---------- THE DATA

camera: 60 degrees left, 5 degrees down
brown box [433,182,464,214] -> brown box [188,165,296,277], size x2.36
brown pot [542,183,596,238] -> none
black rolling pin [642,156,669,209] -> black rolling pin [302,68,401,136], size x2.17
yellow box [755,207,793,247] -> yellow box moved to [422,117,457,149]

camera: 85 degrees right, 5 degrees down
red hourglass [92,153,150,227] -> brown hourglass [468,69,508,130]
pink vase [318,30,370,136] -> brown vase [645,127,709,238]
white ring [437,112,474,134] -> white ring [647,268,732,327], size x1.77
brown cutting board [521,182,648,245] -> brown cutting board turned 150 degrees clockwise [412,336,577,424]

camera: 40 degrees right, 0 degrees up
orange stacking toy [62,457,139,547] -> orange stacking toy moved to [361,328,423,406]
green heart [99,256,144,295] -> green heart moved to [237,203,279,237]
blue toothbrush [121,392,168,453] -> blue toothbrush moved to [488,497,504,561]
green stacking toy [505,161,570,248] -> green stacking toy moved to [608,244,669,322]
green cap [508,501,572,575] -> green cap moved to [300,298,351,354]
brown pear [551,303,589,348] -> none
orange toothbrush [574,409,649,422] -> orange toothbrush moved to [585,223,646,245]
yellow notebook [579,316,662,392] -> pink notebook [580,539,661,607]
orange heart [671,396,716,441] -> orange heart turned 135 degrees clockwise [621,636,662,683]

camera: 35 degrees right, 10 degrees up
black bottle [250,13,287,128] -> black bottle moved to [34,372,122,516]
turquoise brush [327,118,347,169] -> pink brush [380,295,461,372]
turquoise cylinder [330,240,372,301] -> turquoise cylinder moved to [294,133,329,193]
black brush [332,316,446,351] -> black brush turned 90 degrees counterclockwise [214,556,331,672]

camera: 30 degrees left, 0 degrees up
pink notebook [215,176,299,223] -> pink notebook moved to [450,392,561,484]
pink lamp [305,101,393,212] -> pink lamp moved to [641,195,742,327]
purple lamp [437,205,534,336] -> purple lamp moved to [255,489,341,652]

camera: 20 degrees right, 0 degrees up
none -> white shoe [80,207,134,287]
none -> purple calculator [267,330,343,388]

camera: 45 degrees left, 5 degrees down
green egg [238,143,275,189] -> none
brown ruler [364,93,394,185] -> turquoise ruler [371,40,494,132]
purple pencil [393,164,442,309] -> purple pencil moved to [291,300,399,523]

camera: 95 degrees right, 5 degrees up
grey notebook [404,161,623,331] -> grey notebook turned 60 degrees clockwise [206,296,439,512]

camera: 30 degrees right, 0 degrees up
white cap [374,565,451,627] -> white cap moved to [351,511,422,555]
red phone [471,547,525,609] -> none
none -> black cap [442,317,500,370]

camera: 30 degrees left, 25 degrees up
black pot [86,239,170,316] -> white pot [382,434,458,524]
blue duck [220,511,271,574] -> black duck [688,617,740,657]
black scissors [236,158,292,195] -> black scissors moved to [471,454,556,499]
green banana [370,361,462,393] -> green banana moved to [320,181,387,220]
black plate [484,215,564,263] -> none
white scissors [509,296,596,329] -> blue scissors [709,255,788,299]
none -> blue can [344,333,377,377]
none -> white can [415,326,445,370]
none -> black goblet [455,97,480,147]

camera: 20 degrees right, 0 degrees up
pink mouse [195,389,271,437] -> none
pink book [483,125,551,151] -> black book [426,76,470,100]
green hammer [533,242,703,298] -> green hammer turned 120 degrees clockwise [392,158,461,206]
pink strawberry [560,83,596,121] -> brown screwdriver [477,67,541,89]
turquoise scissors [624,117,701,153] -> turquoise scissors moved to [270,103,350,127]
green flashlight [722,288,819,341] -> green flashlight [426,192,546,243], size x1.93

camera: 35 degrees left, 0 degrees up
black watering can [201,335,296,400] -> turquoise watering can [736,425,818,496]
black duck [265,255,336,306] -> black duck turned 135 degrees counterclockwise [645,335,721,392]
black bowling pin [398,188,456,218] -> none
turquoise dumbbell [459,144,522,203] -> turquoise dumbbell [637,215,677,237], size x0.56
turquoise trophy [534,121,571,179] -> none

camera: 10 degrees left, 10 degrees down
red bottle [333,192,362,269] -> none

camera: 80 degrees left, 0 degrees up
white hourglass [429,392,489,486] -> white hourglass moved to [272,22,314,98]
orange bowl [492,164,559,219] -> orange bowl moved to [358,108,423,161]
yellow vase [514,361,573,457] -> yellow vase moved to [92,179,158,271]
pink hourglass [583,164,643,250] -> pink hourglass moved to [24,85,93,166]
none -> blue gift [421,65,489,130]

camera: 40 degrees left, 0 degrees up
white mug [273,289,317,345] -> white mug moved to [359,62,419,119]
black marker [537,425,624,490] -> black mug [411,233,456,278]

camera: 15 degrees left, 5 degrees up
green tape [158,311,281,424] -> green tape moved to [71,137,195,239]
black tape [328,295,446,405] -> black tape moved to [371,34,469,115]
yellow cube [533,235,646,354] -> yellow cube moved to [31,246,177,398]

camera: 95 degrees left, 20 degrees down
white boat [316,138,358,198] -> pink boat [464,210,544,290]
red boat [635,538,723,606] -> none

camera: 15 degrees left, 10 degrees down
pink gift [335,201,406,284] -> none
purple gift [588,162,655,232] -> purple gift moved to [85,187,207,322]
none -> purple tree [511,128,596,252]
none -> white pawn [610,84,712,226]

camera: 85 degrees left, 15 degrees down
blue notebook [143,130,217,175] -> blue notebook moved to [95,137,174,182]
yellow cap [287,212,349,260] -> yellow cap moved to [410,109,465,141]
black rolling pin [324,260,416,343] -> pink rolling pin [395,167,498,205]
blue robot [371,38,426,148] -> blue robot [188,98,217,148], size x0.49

--------------------

**ASSIGNED TASK:** The line containing "camera: 95 degrees right, 5 degrees up" marks the end: copy exactly every line from the top of the data above down to it, that line included.

**SOLUTION FOR THIS TASK:**
camera: 60 degrees left, 5 degrees down
brown box [433,182,464,214] -> brown box [188,165,296,277], size x2.36
brown pot [542,183,596,238] -> none
black rolling pin [642,156,669,209] -> black rolling pin [302,68,401,136], size x2.17
yellow box [755,207,793,247] -> yellow box moved to [422,117,457,149]

camera: 85 degrees right, 5 degrees down
red hourglass [92,153,150,227] -> brown hourglass [468,69,508,130]
pink vase [318,30,370,136] -> brown vase [645,127,709,238]
white ring [437,112,474,134] -> white ring [647,268,732,327], size x1.77
brown cutting board [521,182,648,245] -> brown cutting board turned 150 degrees clockwise [412,336,577,424]

camera: 40 degrees right, 0 degrees up
orange stacking toy [62,457,139,547] -> orange stacking toy moved to [361,328,423,406]
green heart [99,256,144,295] -> green heart moved to [237,203,279,237]
blue toothbrush [121,392,168,453] -> blue toothbrush moved to [488,497,504,561]
green stacking toy [505,161,570,248] -> green stacking toy moved to [608,244,669,322]
green cap [508,501,572,575] -> green cap moved to [300,298,351,354]
brown pear [551,303,589,348] -> none
orange toothbrush [574,409,649,422] -> orange toothbrush moved to [585,223,646,245]
yellow notebook [579,316,662,392] -> pink notebook [580,539,661,607]
orange heart [671,396,716,441] -> orange heart turned 135 degrees clockwise [621,636,662,683]

camera: 35 degrees right, 10 degrees up
black bottle [250,13,287,128] -> black bottle moved to [34,372,122,516]
turquoise brush [327,118,347,169] -> pink brush [380,295,461,372]
turquoise cylinder [330,240,372,301] -> turquoise cylinder moved to [294,133,329,193]
black brush [332,316,446,351] -> black brush turned 90 degrees counterclockwise [214,556,331,672]

camera: 30 degrees left, 0 degrees up
pink notebook [215,176,299,223] -> pink notebook moved to [450,392,561,484]
pink lamp [305,101,393,212] -> pink lamp moved to [641,195,742,327]
purple lamp [437,205,534,336] -> purple lamp moved to [255,489,341,652]

camera: 20 degrees right, 0 degrees up
none -> white shoe [80,207,134,287]
none -> purple calculator [267,330,343,388]

camera: 45 degrees left, 5 degrees down
green egg [238,143,275,189] -> none
brown ruler [364,93,394,185] -> turquoise ruler [371,40,494,132]
purple pencil [393,164,442,309] -> purple pencil moved to [291,300,399,523]

camera: 95 degrees right, 5 degrees up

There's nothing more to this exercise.